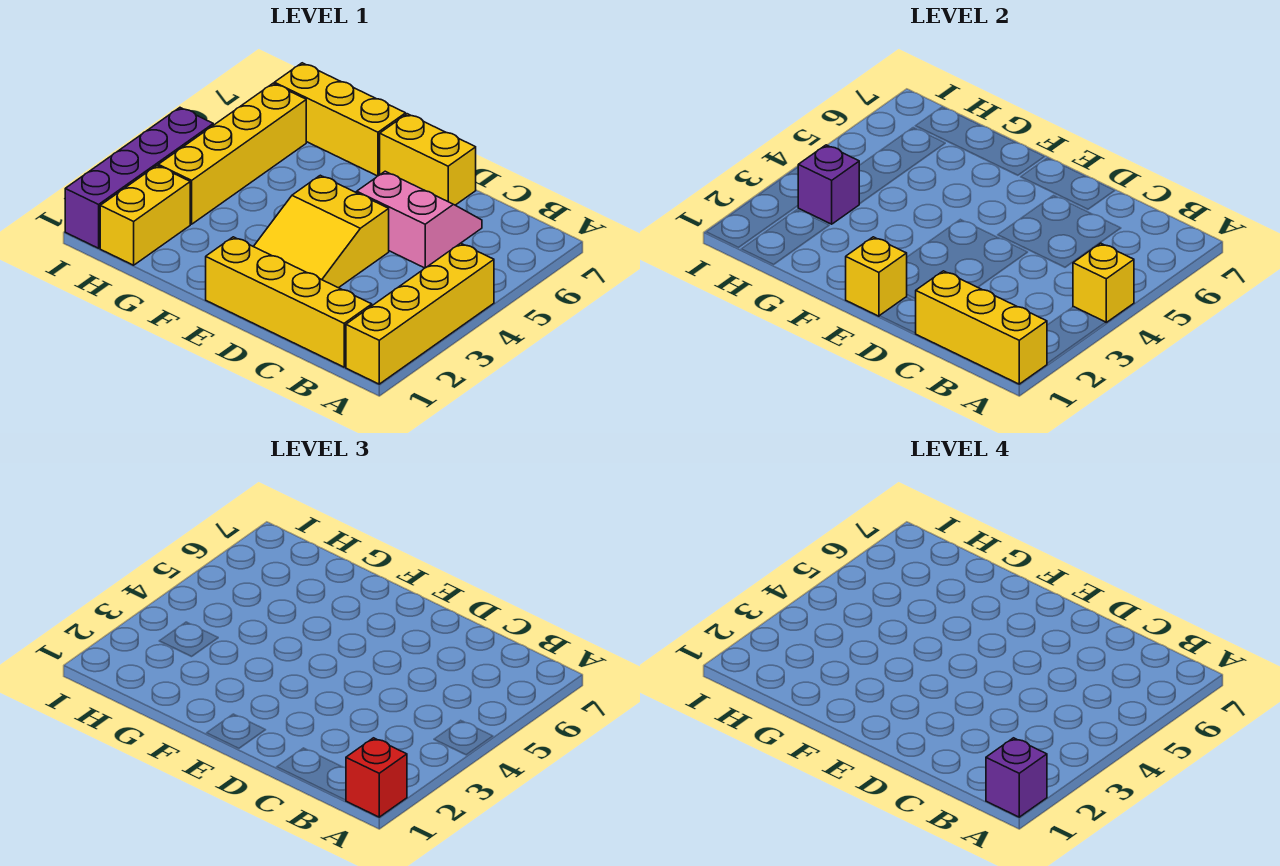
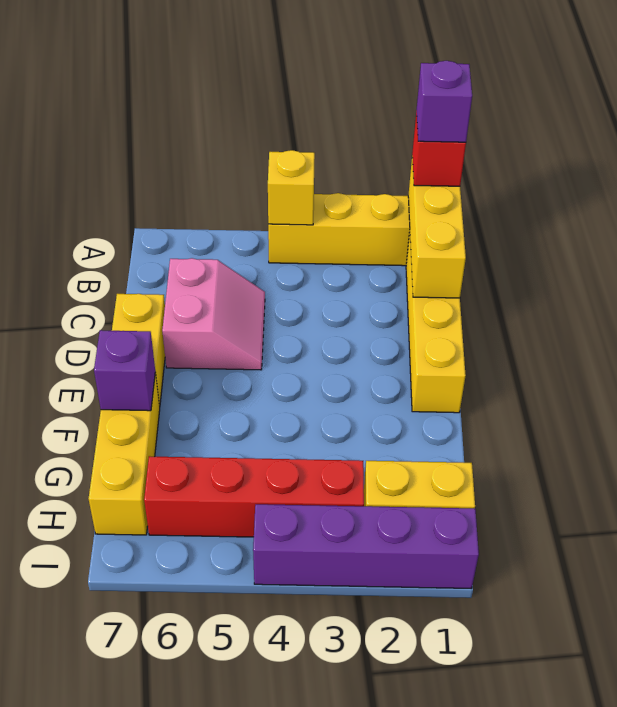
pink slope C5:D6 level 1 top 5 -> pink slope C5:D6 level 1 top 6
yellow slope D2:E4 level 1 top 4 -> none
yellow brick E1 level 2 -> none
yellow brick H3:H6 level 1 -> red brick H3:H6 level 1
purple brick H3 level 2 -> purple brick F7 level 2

## Task item
Reproduce exactly the line containing "yellow brick E1 level 2 -> none" and every line after it through the end of the records above, and nothing else.

## Expected answer
yellow brick E1 level 2 -> none
yellow brick H3:H6 level 1 -> red brick H3:H6 level 1
purple brick H3 level 2 -> purple brick F7 level 2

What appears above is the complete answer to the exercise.